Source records
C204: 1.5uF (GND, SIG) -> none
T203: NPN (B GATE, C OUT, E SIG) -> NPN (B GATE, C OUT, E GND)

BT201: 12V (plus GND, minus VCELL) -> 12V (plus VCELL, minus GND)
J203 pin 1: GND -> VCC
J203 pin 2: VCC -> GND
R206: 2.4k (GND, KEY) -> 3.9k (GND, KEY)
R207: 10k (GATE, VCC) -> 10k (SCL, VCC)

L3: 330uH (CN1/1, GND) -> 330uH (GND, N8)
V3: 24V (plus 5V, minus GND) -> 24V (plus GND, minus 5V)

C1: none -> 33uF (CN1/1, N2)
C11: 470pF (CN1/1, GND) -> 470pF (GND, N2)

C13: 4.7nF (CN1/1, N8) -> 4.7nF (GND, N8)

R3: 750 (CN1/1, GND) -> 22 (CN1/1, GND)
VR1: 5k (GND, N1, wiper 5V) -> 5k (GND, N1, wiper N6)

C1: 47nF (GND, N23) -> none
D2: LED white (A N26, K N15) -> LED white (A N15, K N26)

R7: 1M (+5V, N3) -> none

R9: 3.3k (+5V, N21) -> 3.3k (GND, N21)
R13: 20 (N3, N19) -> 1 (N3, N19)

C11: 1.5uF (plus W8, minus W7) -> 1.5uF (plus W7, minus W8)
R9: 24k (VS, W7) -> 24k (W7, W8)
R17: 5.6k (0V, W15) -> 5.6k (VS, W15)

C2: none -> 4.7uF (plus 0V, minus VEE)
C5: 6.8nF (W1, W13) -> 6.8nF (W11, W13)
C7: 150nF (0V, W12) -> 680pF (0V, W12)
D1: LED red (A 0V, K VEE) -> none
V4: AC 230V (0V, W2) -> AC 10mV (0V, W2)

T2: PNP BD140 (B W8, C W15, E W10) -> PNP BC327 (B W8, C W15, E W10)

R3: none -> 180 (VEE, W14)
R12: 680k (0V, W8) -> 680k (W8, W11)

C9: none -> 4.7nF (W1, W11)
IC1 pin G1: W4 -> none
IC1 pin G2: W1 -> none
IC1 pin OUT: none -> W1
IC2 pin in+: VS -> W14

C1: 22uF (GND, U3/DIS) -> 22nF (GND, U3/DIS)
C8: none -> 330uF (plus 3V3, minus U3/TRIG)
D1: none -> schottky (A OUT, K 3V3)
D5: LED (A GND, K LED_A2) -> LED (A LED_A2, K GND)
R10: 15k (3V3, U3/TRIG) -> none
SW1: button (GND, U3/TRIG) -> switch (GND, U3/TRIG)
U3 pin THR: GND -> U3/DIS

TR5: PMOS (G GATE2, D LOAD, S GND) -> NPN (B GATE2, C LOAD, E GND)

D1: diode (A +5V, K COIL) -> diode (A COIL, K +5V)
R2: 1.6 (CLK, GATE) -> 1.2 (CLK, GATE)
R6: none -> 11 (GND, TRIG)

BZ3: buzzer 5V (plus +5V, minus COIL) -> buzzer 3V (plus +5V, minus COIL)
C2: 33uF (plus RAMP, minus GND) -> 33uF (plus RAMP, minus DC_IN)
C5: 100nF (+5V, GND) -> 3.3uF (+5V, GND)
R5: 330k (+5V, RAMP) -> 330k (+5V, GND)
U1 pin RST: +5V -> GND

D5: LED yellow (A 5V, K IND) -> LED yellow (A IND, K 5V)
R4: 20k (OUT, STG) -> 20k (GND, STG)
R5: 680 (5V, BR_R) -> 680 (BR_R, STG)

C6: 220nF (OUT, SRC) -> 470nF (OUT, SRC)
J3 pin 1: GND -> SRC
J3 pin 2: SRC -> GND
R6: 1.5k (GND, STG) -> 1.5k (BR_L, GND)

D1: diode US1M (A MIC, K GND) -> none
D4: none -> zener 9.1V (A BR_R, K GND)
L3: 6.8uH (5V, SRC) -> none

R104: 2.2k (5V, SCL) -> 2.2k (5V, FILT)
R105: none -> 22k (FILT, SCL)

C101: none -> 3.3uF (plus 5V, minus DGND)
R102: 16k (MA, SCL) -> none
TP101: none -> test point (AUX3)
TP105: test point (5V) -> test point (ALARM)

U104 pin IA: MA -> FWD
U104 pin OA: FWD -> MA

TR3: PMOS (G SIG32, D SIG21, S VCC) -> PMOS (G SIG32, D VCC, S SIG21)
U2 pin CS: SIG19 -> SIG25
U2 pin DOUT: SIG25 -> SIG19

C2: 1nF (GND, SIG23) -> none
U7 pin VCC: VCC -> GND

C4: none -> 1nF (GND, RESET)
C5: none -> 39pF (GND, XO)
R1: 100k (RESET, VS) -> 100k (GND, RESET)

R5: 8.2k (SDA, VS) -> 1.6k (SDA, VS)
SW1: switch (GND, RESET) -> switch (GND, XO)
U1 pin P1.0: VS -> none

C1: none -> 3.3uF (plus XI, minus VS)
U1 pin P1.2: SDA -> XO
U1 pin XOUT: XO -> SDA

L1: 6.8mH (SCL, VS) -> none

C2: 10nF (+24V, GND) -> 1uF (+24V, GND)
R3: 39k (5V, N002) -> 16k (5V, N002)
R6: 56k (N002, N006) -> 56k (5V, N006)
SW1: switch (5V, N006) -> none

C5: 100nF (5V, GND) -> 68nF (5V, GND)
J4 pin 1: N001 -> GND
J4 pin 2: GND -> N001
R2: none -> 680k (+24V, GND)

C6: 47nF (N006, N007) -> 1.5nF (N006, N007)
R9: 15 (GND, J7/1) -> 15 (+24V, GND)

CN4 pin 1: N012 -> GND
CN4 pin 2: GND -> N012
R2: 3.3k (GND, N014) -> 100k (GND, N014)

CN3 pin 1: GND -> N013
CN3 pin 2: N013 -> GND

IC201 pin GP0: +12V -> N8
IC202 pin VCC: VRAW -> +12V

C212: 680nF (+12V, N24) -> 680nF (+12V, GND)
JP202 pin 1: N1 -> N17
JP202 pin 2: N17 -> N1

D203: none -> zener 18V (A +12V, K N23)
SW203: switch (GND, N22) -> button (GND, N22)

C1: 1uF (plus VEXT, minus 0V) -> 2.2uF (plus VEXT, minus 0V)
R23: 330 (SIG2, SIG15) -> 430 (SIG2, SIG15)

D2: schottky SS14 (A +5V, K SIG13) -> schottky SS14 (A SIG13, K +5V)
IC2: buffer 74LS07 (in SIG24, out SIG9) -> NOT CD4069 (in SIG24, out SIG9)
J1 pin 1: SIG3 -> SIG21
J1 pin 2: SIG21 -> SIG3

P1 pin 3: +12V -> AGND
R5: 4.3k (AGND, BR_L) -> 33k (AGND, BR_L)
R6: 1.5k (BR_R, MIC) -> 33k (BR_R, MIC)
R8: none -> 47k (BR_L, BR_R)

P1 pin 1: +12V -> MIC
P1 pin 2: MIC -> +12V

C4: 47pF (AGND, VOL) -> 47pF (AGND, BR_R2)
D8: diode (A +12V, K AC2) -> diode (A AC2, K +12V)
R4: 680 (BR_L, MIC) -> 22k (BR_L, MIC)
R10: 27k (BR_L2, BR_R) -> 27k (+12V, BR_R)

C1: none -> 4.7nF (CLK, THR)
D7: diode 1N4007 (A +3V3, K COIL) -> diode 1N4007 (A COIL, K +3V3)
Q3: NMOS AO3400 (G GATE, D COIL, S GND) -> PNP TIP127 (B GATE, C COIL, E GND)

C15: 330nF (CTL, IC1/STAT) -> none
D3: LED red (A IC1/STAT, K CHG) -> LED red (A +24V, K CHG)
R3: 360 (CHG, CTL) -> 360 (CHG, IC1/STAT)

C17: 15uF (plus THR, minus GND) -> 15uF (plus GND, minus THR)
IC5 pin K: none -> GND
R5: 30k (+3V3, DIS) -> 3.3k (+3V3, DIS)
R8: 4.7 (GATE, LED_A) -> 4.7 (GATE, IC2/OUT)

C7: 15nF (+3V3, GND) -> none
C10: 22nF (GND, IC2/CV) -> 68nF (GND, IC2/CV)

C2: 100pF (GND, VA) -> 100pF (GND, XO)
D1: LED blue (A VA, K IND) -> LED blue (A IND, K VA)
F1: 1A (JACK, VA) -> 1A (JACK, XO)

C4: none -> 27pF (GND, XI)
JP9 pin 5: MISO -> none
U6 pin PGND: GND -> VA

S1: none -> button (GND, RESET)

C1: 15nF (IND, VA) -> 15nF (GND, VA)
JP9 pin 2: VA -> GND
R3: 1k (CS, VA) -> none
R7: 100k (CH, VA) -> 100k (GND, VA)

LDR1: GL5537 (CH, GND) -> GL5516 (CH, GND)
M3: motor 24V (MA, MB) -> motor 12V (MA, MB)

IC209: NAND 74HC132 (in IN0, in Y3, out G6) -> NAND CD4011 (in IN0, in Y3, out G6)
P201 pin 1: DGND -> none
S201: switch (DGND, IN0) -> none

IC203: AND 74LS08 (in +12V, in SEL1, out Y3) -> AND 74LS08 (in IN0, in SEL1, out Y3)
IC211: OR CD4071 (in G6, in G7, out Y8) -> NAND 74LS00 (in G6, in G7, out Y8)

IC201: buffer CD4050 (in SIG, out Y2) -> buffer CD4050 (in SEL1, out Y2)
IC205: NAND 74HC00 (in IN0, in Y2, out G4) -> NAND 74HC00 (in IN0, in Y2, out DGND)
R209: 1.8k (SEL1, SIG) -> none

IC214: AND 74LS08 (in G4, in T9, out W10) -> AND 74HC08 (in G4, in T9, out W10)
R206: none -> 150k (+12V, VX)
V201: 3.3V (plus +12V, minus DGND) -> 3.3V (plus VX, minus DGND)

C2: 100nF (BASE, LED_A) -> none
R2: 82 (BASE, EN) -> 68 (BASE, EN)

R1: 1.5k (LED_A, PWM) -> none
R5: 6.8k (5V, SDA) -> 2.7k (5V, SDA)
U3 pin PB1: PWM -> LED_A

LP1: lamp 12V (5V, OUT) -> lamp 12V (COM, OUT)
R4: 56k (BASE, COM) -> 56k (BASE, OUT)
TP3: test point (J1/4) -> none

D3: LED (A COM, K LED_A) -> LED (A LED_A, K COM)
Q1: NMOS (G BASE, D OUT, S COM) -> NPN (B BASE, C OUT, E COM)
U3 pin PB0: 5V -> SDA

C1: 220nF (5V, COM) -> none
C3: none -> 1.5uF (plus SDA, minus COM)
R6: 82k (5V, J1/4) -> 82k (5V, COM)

• ASSIGNED TASK: Reproduce every line in the data that has the word "DGND" in it.

• RESPONSE TO THIS EXERCISE:
C101: none -> 3.3uF (plus 5V, minus DGND)
P201 pin 1: DGND -> none
S201: switch (DGND, IN0) -> none
IC205: NAND 74HC00 (in IN0, in Y2, out G4) -> NAND 74HC00 (in IN0, in Y2, out DGND)
V201: 3.3V (plus +12V, minus DGND) -> 3.3V (plus VX, minus DGND)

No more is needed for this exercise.